Required work: Copy out, unchanged, the lines of the records from the one containing "Positioned higher is" through the one containing "In order to", including both of those lines.

Supplied records:
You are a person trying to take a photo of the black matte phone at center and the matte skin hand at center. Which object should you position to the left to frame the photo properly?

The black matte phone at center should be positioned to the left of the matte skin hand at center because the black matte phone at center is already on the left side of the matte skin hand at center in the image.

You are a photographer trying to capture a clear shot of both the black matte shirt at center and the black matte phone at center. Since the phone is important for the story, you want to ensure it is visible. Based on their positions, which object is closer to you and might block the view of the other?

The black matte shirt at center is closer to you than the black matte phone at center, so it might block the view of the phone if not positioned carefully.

...

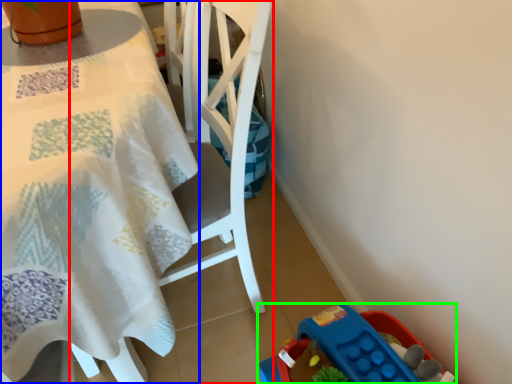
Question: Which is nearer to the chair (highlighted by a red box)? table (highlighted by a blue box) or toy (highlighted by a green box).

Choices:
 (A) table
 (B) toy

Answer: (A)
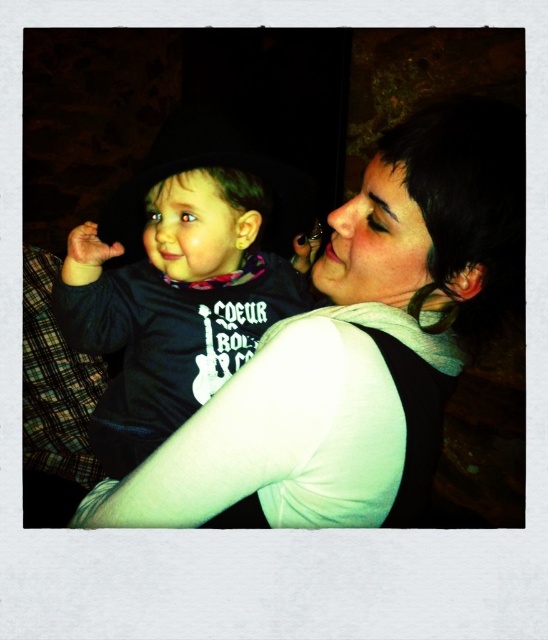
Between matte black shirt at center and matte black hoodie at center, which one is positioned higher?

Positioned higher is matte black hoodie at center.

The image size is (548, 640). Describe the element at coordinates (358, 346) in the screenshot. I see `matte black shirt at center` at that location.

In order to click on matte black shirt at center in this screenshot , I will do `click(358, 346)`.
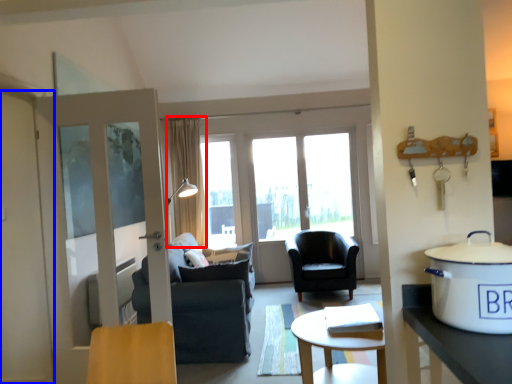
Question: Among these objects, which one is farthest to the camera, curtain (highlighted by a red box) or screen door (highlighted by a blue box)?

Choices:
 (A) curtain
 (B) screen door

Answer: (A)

Task solution:
Positioned higher is matte black hoodie at center.

The image size is (548, 640). Describe the element at coordinates (358, 346) in the screenshot. I see `matte black shirt at center` at that location.

In order to click on matte black shirt at center in this screenshot , I will do `click(358, 346)`.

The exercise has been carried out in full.